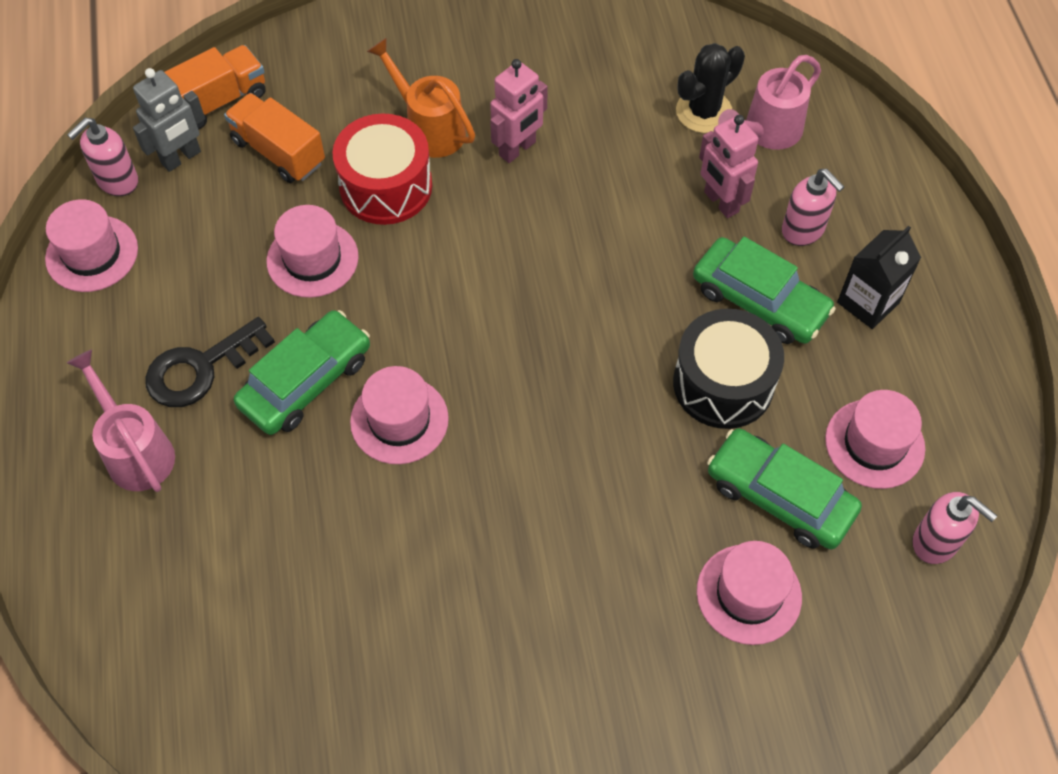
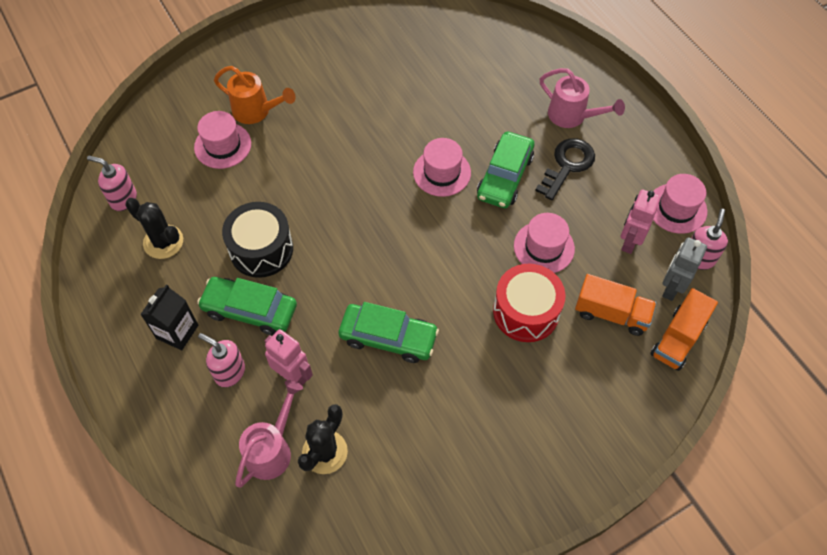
camera: 160 degrees right, 0 degrees up
(429, 128) = (520, 367): orange watering can -> orange watering can (256, 111)
(517, 149) = (450, 371): pink robot -> pink robot (629, 241)
(780, 496) = (215, 197): green car -> green car (388, 337)
(874, 443) = (163, 242): pink hat -> black cactus

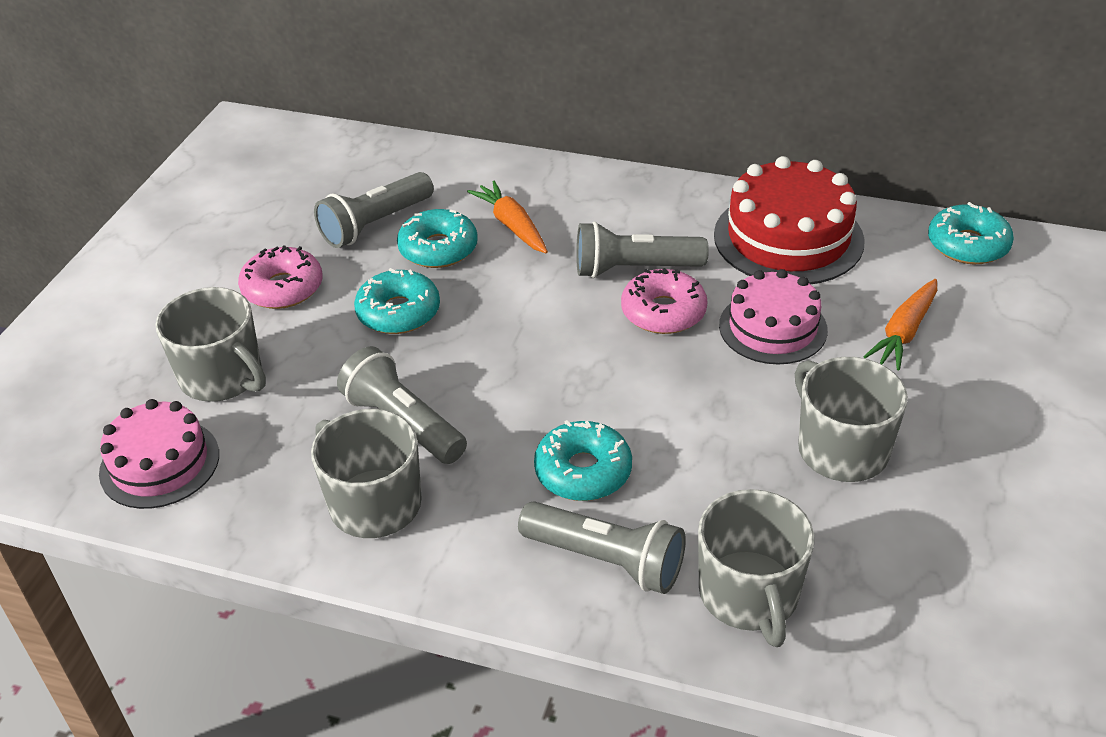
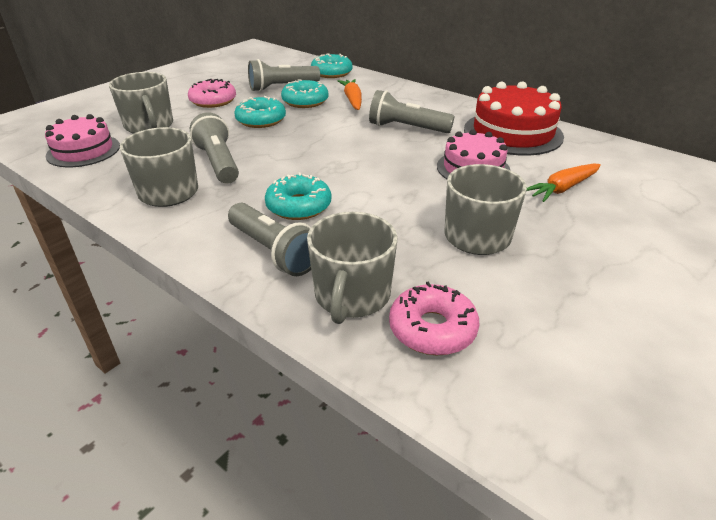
camera: 20 degrees right, 5 degrees down
(663, 312) = (409, 148): pink donut -> pink donut (432, 329)
(967, 245) = (636, 157): turquoise donut -> turquoise donut (331, 73)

---*---

■ What you will do:
Please write out, exactly as they appear, the lines from the one containing "camera: 20 degrees right, 5 degrees down" through the last line of the records above, and nothing more.

■ Expected answer:
camera: 20 degrees right, 5 degrees down
(663, 312) = (409, 148): pink donut -> pink donut (432, 329)
(967, 245) = (636, 157): turquoise donut -> turquoise donut (331, 73)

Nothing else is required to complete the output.